What you have to do: With the exception of the pictures, transcribe the entire listing exactly.

Exercise data:

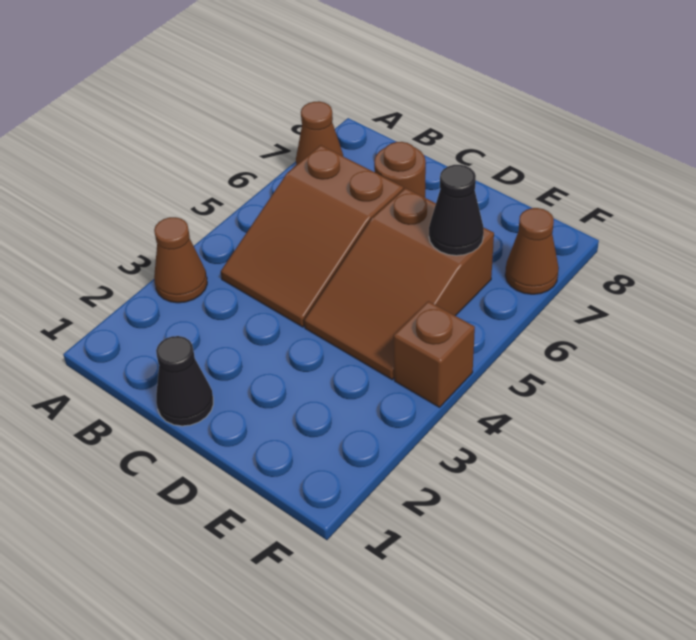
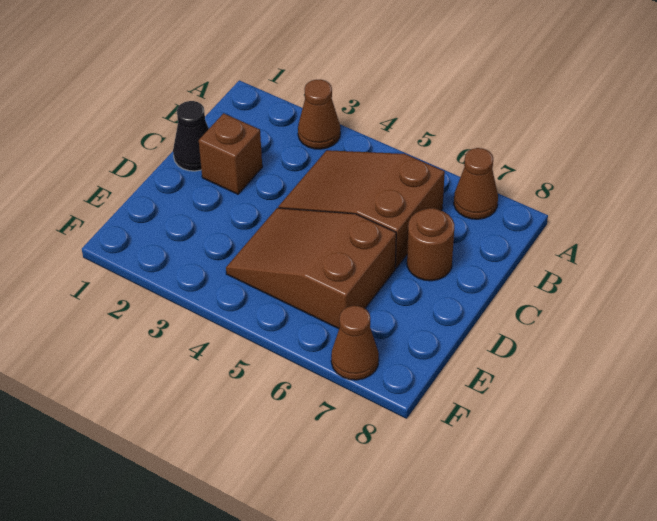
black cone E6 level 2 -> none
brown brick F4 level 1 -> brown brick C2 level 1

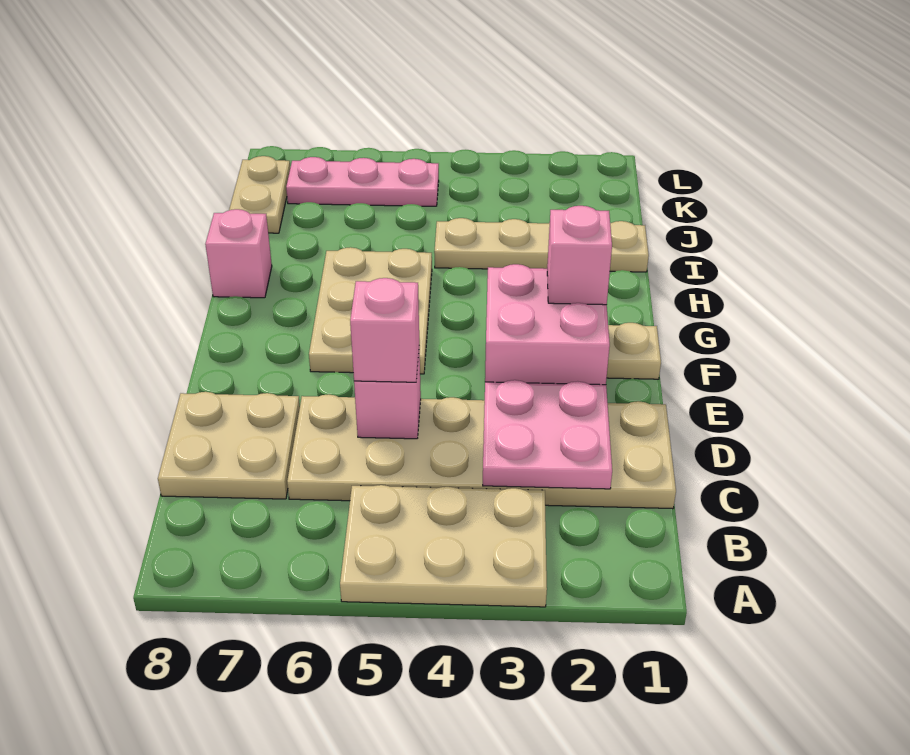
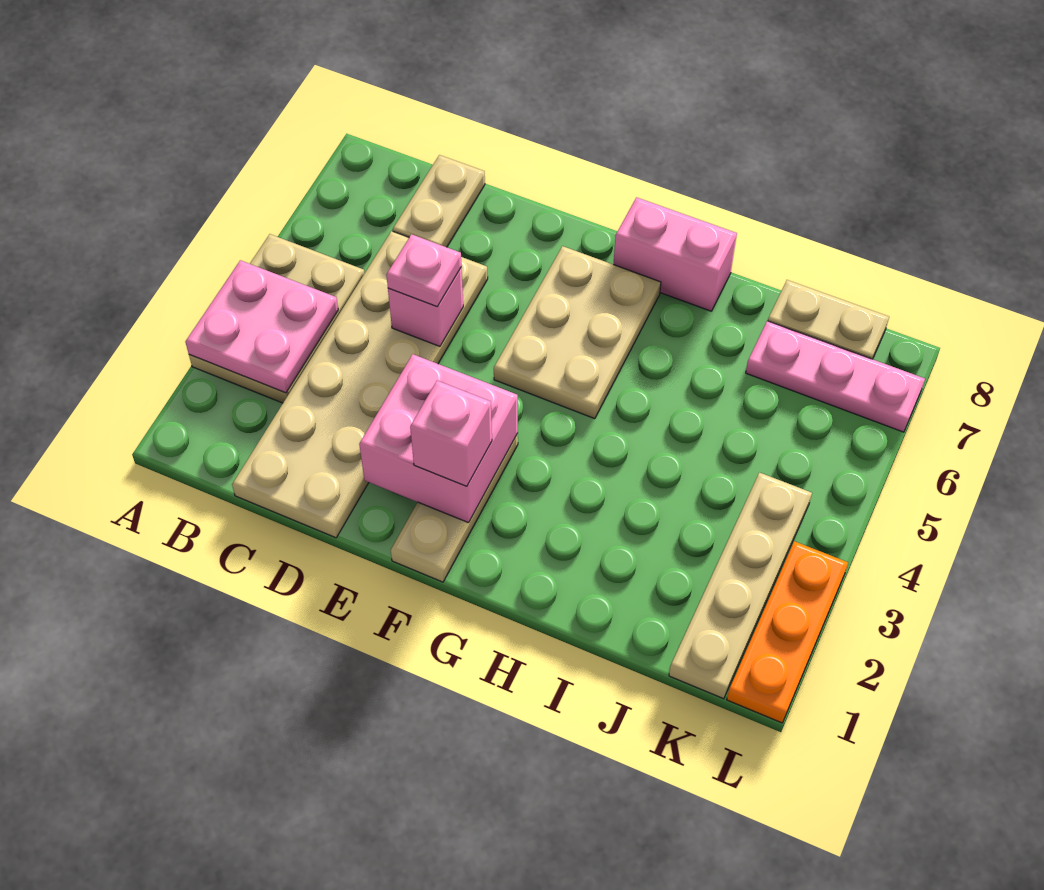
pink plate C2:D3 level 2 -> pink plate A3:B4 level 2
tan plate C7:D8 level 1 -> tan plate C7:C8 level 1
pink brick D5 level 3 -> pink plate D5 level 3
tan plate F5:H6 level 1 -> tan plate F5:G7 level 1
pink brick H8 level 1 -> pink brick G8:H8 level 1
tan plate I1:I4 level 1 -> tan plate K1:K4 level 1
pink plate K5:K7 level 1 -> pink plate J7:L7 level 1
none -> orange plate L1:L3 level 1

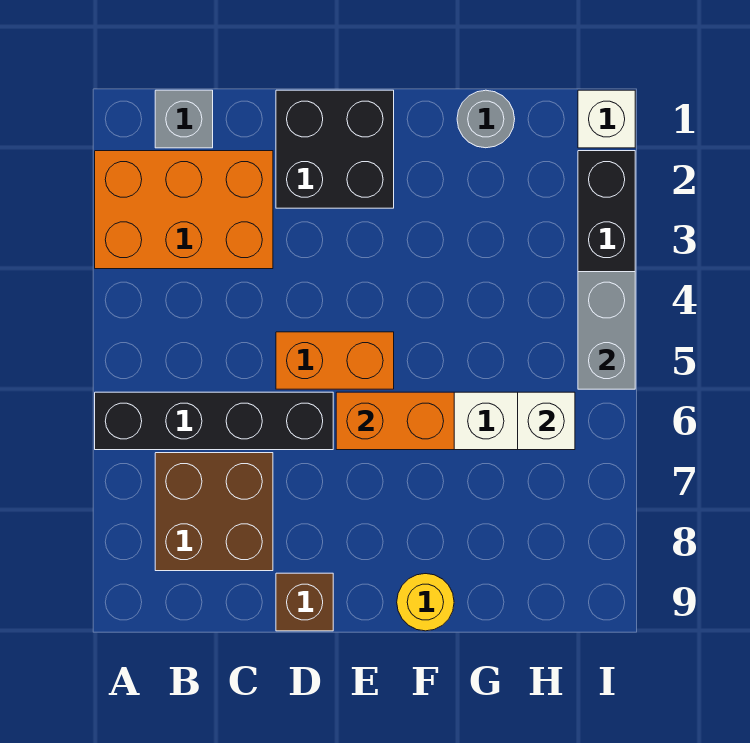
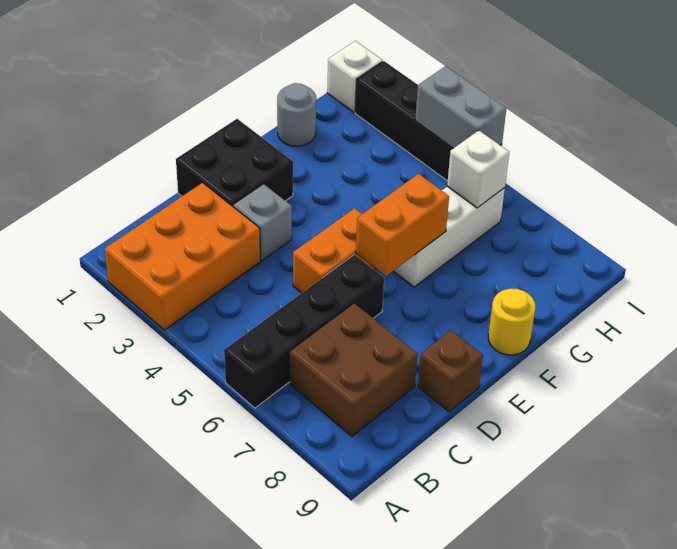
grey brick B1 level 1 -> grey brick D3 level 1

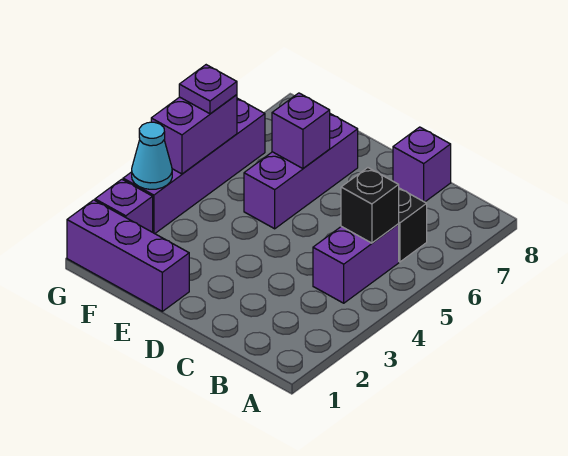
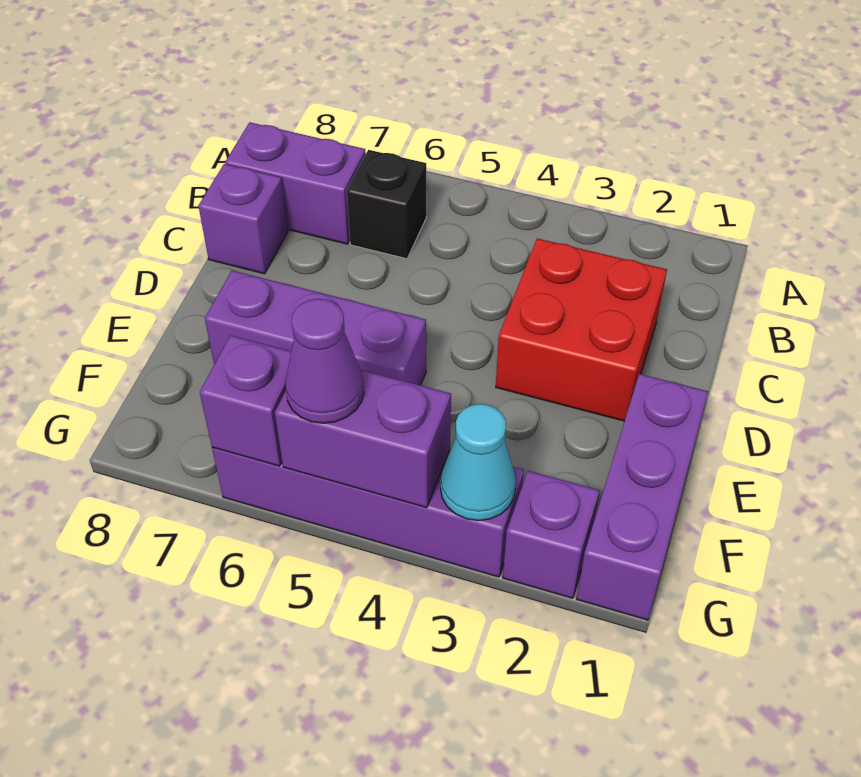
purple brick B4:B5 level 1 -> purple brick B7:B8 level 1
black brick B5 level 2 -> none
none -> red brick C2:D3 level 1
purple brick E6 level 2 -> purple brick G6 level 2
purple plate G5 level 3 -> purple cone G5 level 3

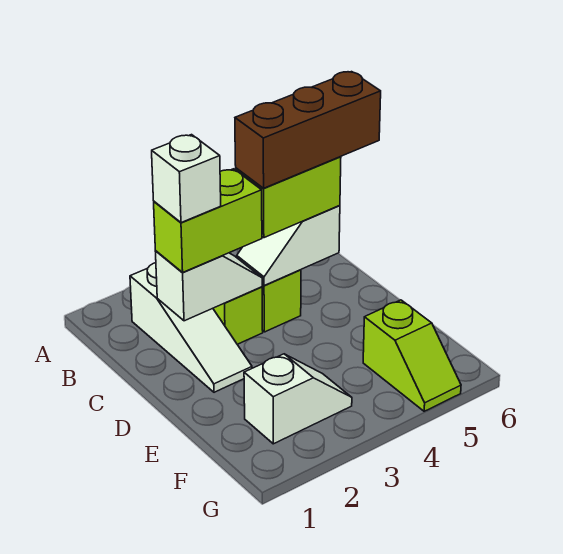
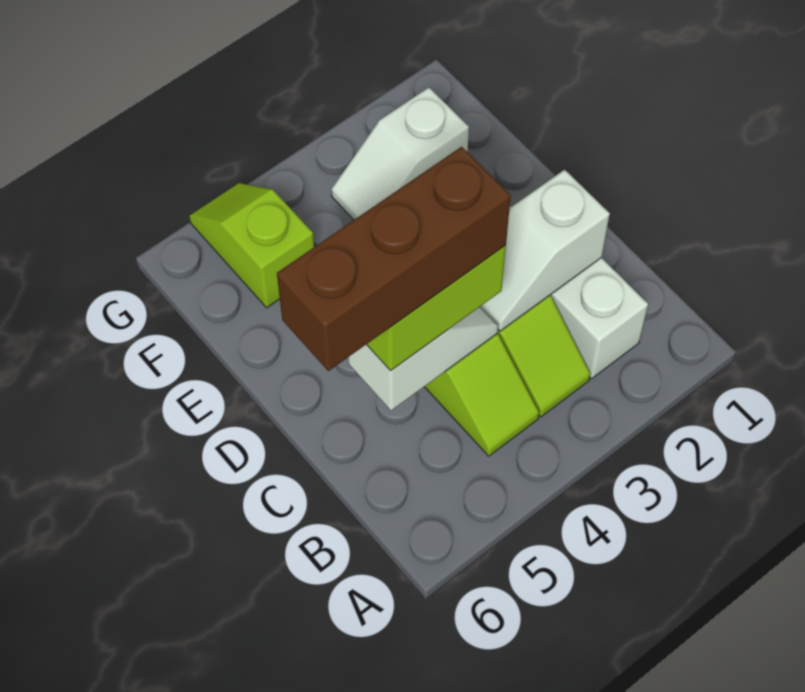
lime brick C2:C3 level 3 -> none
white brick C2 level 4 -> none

Response to this task:
black cone E6 level 2 -> none
brown brick F4 level 1 -> brown brick C2 level 1

pink plate C2:D3 level 2 -> pink plate A3:B4 level 2
tan plate C7:D8 level 1 -> tan plate C7:C8 level 1
pink brick D5 level 3 -> pink plate D5 level 3
tan plate F5:H6 level 1 -> tan plate F5:G7 level 1
pink brick H8 level 1 -> pink brick G8:H8 level 1
tan plate I1:I4 level 1 -> tan plate K1:K4 level 1
pink plate K5:K7 level 1 -> pink plate J7:L7 level 1
none -> orange plate L1:L3 level 1

grey brick B1 level 1 -> grey brick D3 level 1

purple brick B4:B5 level 1 -> purple brick B7:B8 level 1
black brick B5 level 2 -> none
none -> red brick C2:D3 level 1
purple brick E6 level 2 -> purple brick G6 level 2
purple plate G5 level 3 -> purple cone G5 level 3

lime brick C2:C3 level 3 -> none
white brick C2 level 4 -> none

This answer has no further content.